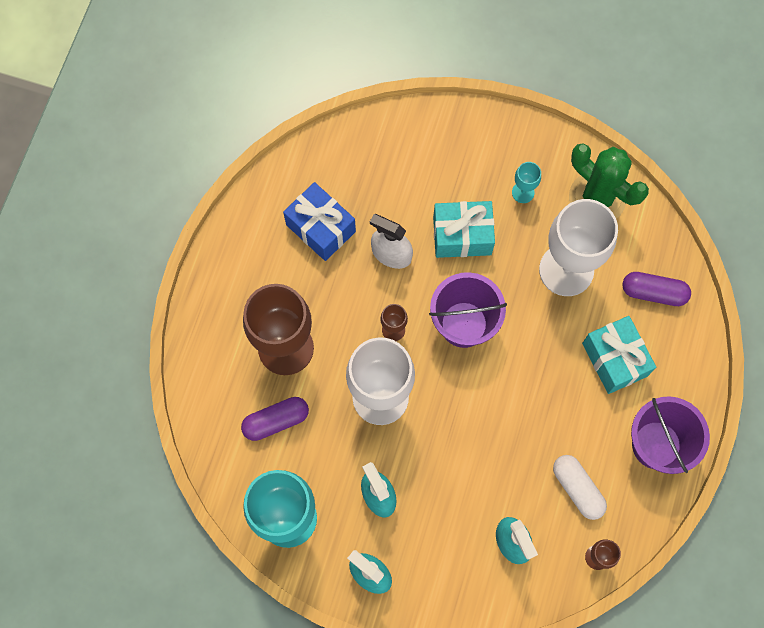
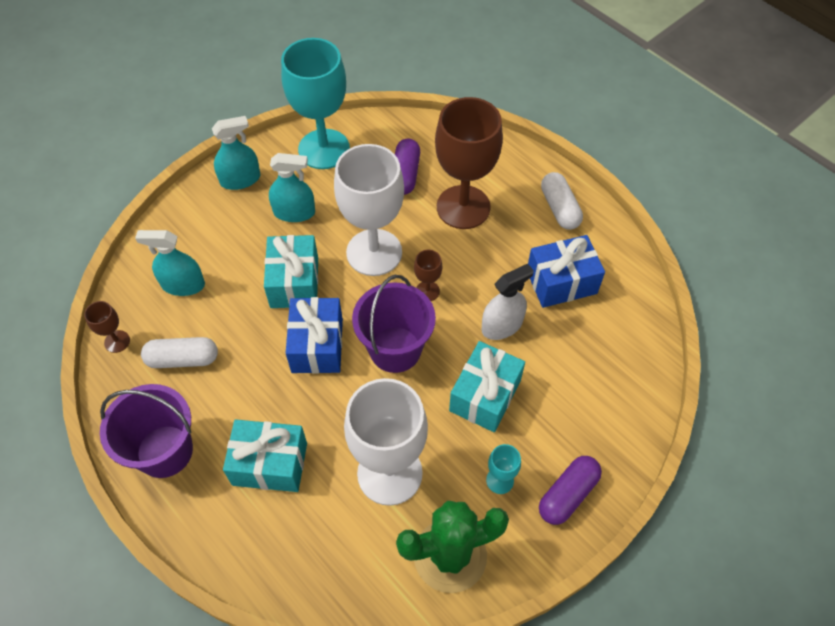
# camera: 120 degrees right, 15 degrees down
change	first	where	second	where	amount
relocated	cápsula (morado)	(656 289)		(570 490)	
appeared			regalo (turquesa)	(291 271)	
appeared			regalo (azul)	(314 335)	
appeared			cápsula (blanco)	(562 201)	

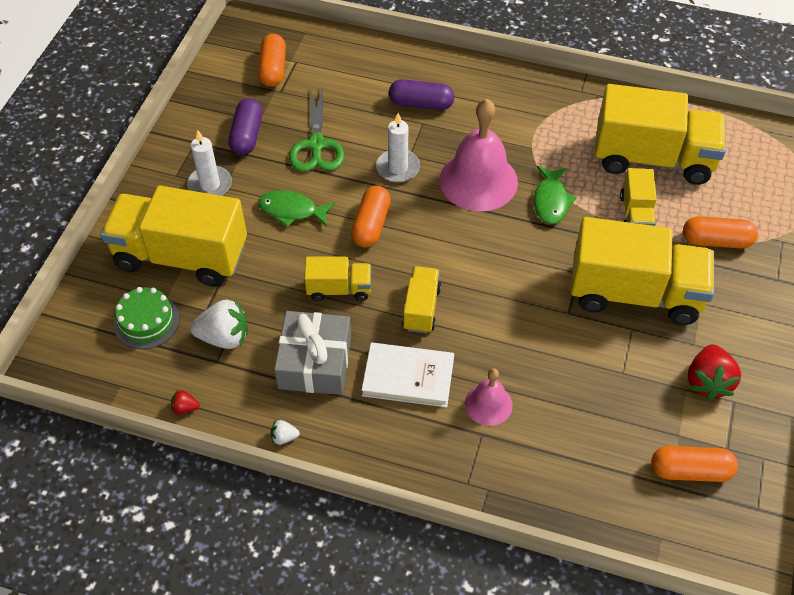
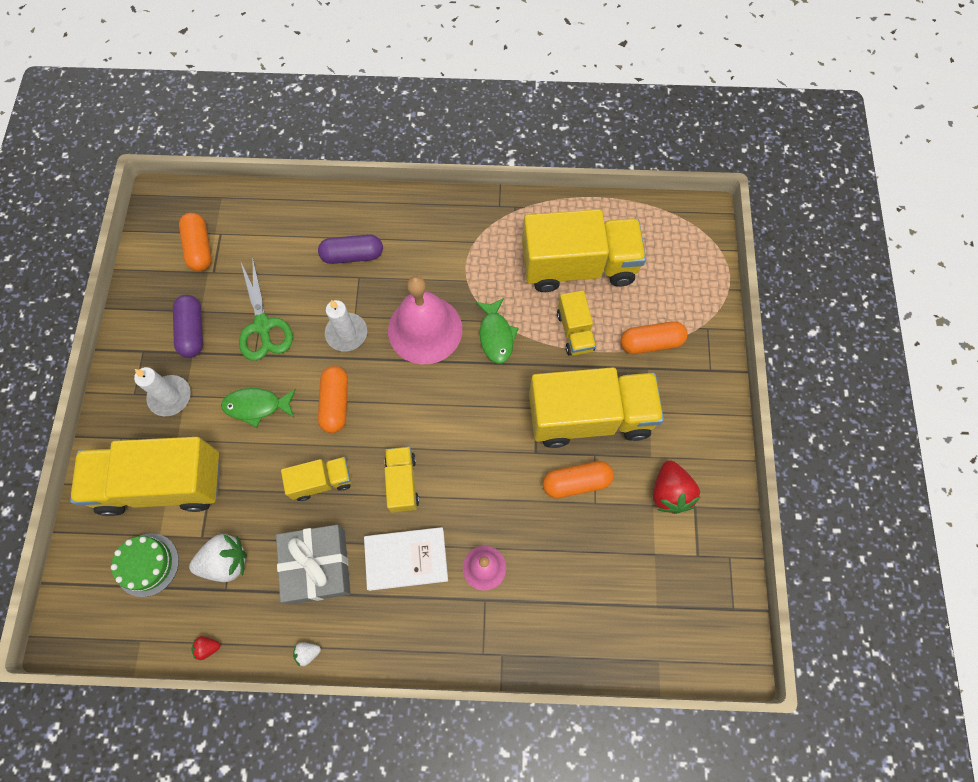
# camera: 15 degrees left, 15 degrees up
change	first	where	second	where	amount
relocated	cápsula (naranja)	(694 464)		(578 480)	

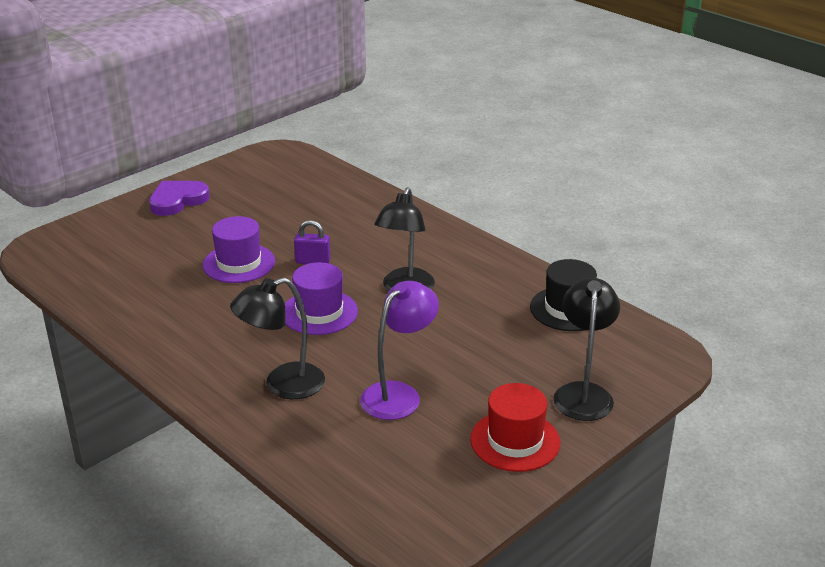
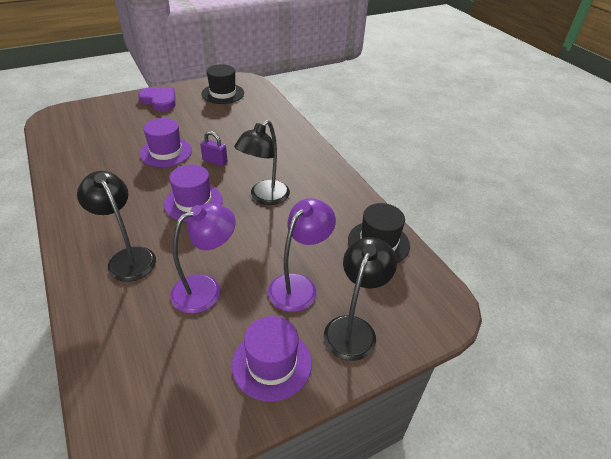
# camera: 15 degrees right, 10 degrees up
change	first	where	second	where	amount
spun	corazón (morado)	(179 198)		(157 99)	60 degrees clockwise
spun	lámpara (negro)	(277 338)		(116 226)	60 degrees clockwise
colour	sombrero (rojo)	(515 427)	sombrero (morado)	(272 359)	
appeared			sombrero (negro)	(223 84)	
appeared			lámpara (morado)	(302 255)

## [Brief]
An exact copy is required of each line from the one containing "# camera: 15 degrees right, 10 degrees up" through the last line of the material, and of no other line.

## [Exercise solution]
# camera: 15 degrees right, 10 degrees up
change	first	where	second	where	amount
spun	corazón (morado)	(179 198)		(157 99)	60 degrees clockwise
spun	lámpara (negro)	(277 338)		(116 226)	60 degrees clockwise
colour	sombrero (rojo)	(515 427)	sombrero (morado)	(272 359)	
appeared			sombrero (negro)	(223 84)	
appeared			lámpara (morado)	(302 255)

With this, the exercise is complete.